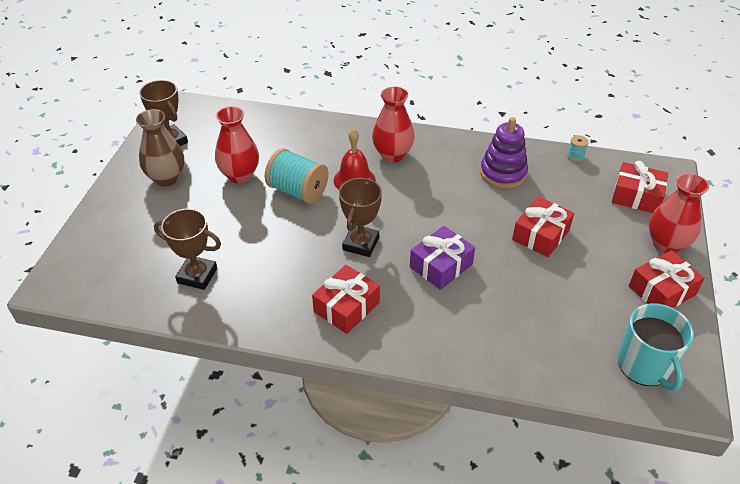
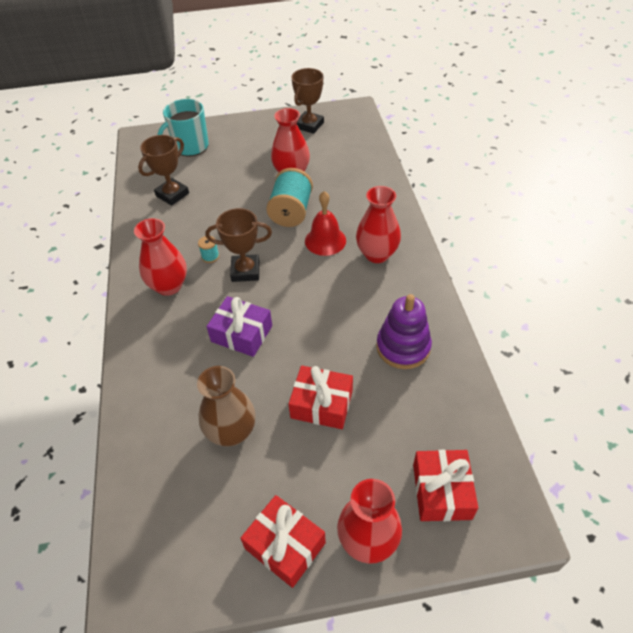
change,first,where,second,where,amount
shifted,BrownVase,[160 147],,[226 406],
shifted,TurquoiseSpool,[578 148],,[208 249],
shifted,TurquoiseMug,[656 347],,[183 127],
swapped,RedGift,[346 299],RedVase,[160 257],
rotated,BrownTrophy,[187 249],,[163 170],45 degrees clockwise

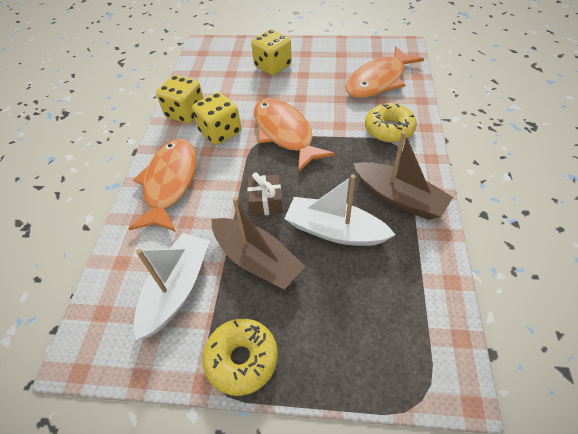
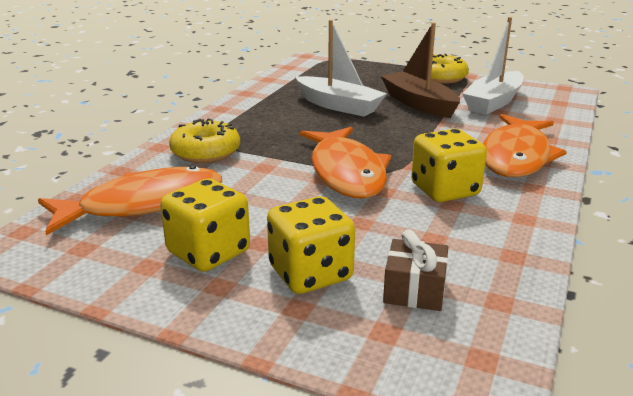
change,first,where,second,where,amount
gone,BrownBoat,[403 175],,,
shifted,YellowDice,[180 99],,[205 225],
shifted,BrownGift,[265 194],,[415 270],

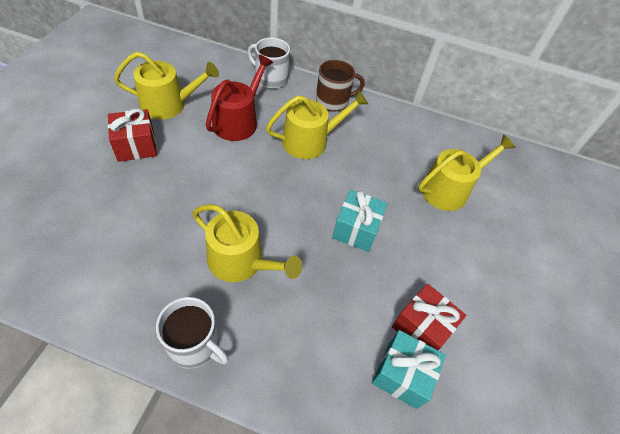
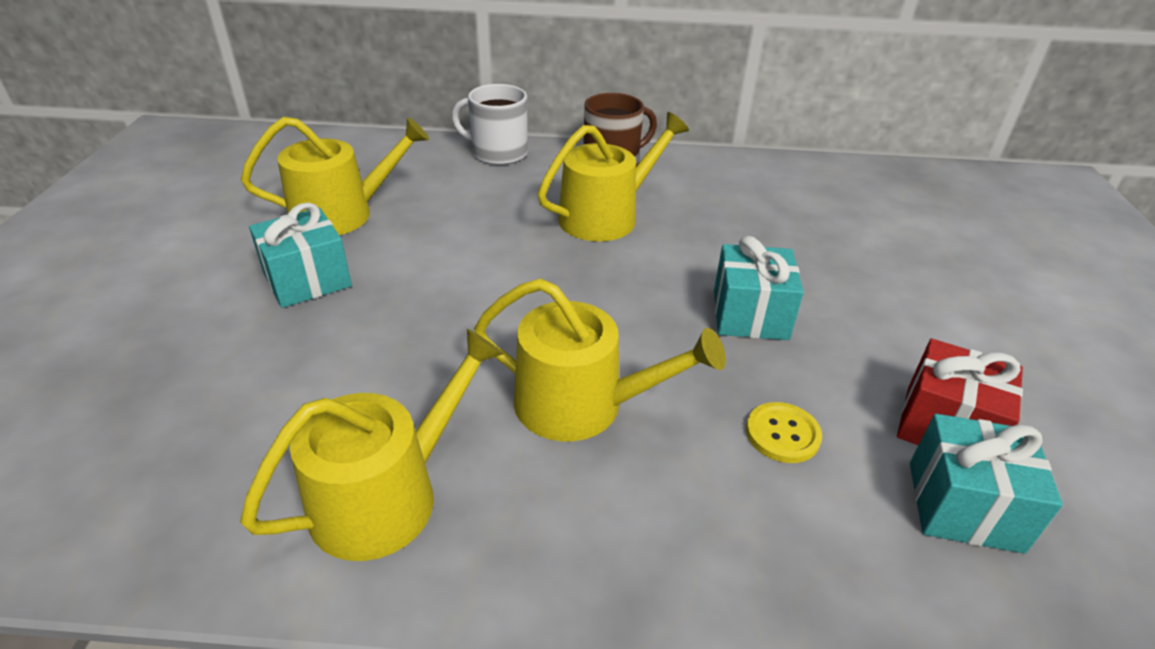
change,first,where,second,where,amount
gone,WhiteMug,[192 333],,,
gone,RedWateringCan,[239 98],,,
new,,,YellowButton,[784 432],
shifted,YellowWateringCan,[466 173],,[372 445],
repainted,RedGift,[132 135],TurquoiseGift,[300 255],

--- --- ---

* [Required work]
In the copy, include each entry exactly as written and none of the pictures.

* [Worked solution]
change,first,where,second,where,amount
shifted,BrownVase,[160 147],,[226 406],
shifted,TurquoiseSpool,[578 148],,[208 249],
shifted,TurquoiseMug,[656 347],,[183 127],
swapped,RedGift,[346 299],RedVase,[160 257],
rotated,BrownTrophy,[187 249],,[163 170],45 degrees clockwise

change,first,where,second,where,amount
gone,BrownBoat,[403 175],,,
shifted,YellowDice,[180 99],,[205 225],
shifted,BrownGift,[265 194],,[415 270],

change,first,where,second,where,amount
gone,WhiteMug,[192 333],,,
gone,RedWateringCan,[239 98],,,
new,,,YellowButton,[784 432],
shifted,YellowWateringCan,[466 173],,[372 445],
repainted,RedGift,[132 135],TurquoiseGift,[300 255],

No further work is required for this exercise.